▶ **TASK DETAILS**: Find the line holding "yellow semicircle: (71, 352)" in the entries below. Give it again exactly, along with every line after it up to and including the line holding "green L-shape: (441, 455)".

▶ **DATA SHOWN**:
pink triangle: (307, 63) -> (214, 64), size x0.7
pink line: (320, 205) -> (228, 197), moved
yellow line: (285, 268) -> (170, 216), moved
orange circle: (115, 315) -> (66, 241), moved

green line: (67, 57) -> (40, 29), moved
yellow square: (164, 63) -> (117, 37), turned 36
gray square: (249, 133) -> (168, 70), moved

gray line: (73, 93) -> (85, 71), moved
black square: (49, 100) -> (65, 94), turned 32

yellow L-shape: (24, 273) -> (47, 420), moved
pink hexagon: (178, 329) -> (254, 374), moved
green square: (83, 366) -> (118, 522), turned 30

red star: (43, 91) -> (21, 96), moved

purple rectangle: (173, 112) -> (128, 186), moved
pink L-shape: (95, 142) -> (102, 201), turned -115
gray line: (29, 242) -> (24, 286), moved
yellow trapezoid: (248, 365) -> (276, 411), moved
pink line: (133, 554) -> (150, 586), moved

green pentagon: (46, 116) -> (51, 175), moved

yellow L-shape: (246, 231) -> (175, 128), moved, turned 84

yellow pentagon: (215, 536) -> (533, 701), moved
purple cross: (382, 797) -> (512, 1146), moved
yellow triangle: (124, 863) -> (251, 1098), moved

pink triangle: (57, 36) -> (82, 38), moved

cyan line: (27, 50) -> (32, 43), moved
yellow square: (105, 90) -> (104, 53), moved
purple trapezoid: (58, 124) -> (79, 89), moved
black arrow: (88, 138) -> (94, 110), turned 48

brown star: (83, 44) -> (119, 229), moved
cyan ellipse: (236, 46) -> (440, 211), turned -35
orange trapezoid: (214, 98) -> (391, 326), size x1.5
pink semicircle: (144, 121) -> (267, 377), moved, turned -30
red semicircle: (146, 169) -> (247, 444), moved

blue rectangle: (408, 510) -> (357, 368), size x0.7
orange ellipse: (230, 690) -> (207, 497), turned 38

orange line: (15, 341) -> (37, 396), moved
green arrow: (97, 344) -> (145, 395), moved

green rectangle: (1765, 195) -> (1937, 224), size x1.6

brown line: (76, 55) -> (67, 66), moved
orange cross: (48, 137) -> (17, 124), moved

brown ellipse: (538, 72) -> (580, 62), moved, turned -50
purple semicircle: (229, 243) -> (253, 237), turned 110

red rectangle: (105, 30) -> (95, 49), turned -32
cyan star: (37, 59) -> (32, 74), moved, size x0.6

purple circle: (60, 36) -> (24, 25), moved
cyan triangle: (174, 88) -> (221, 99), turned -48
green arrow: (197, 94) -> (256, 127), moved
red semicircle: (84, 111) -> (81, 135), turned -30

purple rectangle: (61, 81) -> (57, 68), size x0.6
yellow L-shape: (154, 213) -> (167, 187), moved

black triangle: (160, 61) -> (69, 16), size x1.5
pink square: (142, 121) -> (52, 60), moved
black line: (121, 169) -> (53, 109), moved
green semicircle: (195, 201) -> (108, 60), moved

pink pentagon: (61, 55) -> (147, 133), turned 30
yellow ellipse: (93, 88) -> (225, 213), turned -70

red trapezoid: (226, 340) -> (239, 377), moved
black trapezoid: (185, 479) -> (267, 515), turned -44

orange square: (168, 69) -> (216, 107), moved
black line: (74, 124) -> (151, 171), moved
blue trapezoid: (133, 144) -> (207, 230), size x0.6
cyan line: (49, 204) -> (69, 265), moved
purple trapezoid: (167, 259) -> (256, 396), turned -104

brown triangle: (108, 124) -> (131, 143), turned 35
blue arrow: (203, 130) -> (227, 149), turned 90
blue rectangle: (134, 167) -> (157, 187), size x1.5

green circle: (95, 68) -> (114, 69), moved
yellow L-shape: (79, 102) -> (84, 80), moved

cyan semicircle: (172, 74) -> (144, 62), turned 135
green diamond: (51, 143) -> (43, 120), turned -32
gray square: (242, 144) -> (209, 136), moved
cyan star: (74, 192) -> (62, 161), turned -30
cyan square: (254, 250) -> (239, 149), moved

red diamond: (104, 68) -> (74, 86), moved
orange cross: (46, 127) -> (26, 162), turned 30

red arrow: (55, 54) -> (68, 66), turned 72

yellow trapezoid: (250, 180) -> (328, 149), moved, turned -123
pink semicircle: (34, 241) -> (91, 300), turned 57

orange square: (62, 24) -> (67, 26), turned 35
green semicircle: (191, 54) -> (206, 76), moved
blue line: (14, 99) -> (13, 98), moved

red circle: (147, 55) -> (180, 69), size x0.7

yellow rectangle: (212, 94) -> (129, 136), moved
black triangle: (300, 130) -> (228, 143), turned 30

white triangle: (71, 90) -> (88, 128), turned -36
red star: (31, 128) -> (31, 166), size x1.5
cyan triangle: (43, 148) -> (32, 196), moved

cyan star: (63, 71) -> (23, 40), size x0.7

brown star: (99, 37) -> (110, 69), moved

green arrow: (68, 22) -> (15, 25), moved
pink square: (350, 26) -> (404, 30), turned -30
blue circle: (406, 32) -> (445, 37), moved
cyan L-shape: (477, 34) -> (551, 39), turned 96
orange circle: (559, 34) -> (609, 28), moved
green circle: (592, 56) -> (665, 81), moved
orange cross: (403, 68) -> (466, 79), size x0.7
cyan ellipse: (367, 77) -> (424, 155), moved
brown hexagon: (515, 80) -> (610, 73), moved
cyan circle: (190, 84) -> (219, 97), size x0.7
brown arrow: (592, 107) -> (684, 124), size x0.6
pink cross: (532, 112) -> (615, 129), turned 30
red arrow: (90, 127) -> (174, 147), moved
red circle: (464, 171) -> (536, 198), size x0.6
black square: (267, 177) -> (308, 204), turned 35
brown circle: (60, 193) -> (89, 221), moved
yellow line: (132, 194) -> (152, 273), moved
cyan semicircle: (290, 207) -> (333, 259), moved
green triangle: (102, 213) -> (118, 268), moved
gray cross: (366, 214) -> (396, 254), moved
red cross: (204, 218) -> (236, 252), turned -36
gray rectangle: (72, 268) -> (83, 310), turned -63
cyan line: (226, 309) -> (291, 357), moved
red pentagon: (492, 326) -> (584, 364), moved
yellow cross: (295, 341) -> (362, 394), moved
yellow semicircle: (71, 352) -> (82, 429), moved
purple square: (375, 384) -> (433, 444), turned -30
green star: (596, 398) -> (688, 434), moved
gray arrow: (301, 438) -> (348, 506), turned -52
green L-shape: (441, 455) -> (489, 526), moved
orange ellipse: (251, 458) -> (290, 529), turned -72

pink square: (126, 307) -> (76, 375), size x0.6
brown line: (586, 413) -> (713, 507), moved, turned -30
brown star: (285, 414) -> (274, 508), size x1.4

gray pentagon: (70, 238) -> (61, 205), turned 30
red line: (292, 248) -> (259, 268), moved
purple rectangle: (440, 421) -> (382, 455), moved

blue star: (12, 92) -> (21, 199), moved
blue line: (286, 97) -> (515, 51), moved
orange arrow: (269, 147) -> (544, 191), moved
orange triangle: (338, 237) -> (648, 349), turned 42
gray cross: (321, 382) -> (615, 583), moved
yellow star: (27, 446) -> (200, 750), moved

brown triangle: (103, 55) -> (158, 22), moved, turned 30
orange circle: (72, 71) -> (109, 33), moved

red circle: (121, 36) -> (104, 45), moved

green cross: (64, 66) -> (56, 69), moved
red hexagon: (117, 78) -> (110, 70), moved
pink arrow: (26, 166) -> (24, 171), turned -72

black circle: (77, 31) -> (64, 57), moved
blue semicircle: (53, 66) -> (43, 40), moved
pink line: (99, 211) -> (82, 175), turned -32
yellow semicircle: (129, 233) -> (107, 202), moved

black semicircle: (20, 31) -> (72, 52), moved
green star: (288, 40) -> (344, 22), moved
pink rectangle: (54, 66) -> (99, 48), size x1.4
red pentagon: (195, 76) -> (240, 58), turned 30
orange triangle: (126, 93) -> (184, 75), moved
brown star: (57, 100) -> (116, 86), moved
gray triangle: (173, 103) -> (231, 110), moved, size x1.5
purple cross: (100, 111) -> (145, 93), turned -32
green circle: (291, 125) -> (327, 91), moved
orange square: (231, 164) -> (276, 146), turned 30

▶ **RESULT OF THIS EXERCISE**:
yellow semicircle: (71, 352) -> (82, 429), moved
purple square: (375, 384) -> (433, 444), turned -30
green star: (596, 398) -> (688, 434), moved
gray arrow: (301, 438) -> (348, 506), turned -52
green L-shape: (441, 455) -> (489, 526), moved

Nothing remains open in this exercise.